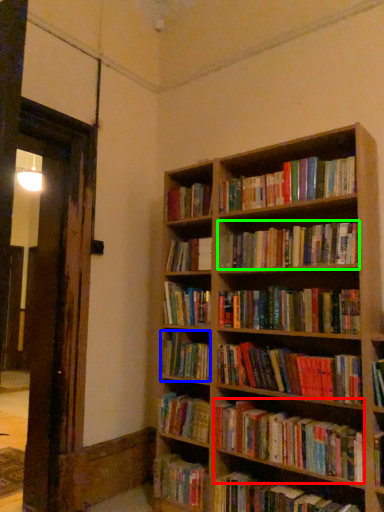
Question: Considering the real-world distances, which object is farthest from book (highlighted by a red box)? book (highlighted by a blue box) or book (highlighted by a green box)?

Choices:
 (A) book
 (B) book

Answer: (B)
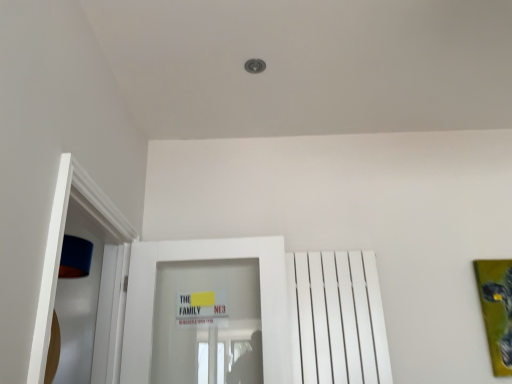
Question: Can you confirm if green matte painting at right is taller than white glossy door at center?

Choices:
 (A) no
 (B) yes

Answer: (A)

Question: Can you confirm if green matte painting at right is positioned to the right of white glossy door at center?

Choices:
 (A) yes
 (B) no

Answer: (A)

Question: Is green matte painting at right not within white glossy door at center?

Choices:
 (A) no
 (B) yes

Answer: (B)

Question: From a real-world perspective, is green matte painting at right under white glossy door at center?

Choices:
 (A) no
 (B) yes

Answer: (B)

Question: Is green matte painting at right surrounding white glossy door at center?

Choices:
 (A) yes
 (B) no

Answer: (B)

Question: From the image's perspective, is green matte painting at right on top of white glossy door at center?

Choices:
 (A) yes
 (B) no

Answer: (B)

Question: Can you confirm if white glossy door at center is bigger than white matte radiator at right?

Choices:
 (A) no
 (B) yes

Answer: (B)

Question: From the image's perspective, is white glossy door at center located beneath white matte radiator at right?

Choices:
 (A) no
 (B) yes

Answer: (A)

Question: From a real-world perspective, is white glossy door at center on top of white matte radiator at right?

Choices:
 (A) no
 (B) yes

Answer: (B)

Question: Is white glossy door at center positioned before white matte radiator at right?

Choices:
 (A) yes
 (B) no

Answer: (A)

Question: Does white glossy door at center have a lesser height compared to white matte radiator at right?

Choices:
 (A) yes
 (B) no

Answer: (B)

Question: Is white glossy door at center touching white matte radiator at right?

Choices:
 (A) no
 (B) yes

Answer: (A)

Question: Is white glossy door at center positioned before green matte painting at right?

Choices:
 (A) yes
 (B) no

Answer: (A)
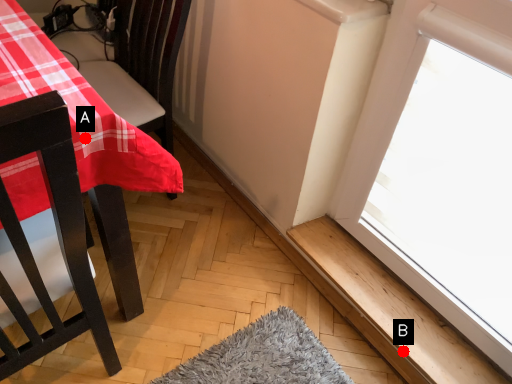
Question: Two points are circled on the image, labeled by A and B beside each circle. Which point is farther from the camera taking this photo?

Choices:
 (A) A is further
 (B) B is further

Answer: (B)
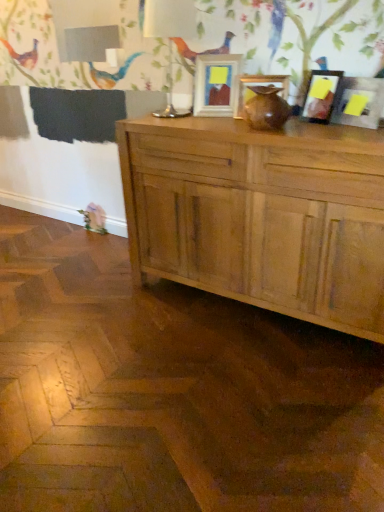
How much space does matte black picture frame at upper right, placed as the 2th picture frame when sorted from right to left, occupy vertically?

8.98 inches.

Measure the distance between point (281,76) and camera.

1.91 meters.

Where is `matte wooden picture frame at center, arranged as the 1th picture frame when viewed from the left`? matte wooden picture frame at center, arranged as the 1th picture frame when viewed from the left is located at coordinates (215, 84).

------------------------------------------------

**Task details**
Rewrite all of the rows above with "white glossy door" changed to "white glossy cabinet" everywhere it appears, and keep everything else the same. Leave the pictures out.

**Written solution**
Question: Considering the real-world distances, which object is farthest from book (highlighted by a red box)? book (highlighted by a blue box) or book (highlighted by a green box)?

Choices:
 (A) book
 (B) book

Answer: (B)
Question: Can you confirm if green matte painting at right is taller than white glossy cabinet at center?

Choices:
 (A) no
 (B) yes

Answer: (A)

Question: Can you confirm if green matte painting at right is positioned to the right of white glossy cabinet at center?

Choices:
 (A) yes
 (B) no

Answer: (A)

Question: Is green matte painting at right not within white glossy cabinet at center?

Choices:
 (A) no
 (B) yes

Answer: (B)

Question: From a real-world perspective, is green matte painting at right under white glossy cabinet at center?

Choices:
 (A) no
 (B) yes

Answer: (B)

Question: Is green matte painting at right surrounding white glossy cabinet at center?

Choices:
 (A) yes
 (B) no

Answer: (B)

Question: From the image's perspective, is green matte painting at right on top of white glossy cabinet at center?

Choices:
 (A) yes
 (B) no

Answer: (B)

Question: Can you confirm if white glossy cabinet at center is bigger than white matte radiator at right?

Choices:
 (A) no
 (B) yes

Answer: (B)

Question: From the image's perspective, is white glossy cabinet at center located beneath white matte radiator at right?

Choices:
 (A) no
 (B) yes

Answer: (A)

Question: From a real-world perspective, is white glossy cabinet at center on top of white matte radiator at right?

Choices:
 (A) no
 (B) yes

Answer: (B)

Question: Is white glossy cabinet at center positioned before white matte radiator at right?

Choices:
 (A) yes
 (B) no

Answer: (A)

Question: Does white glossy cabinet at center have a lesser height compared to white matte radiator at right?

Choices:
 (A) yes
 (B) no

Answer: (B)

Question: Is white glossy cabinet at center touching white matte radiator at right?

Choices:
 (A) no
 (B) yes

Answer: (A)

Question: Is white glossy cabinet at center positioned before green matte painting at right?

Choices:
 (A) yes
 (B) no

Answer: (A)
Question: Two points are circled on the image, labeled by A and B beside each circle. Which point is farther from the camera taking this photo?

Choices:
 (A) A is further
 (B) B is further

Answer: (B)
How much space does matte black picture frame at upper right, placed as the 2th picture frame when sorted from right to left, occupy vertically?

8.98 inches.

Measure the distance between point (281,76) and camera.

1.91 meters.

Where is `matte wooden picture frame at center, arranged as the 1th picture frame when viewed from the left`? matte wooden picture frame at center, arranged as the 1th picture frame when viewed from the left is located at coordinates (215, 84).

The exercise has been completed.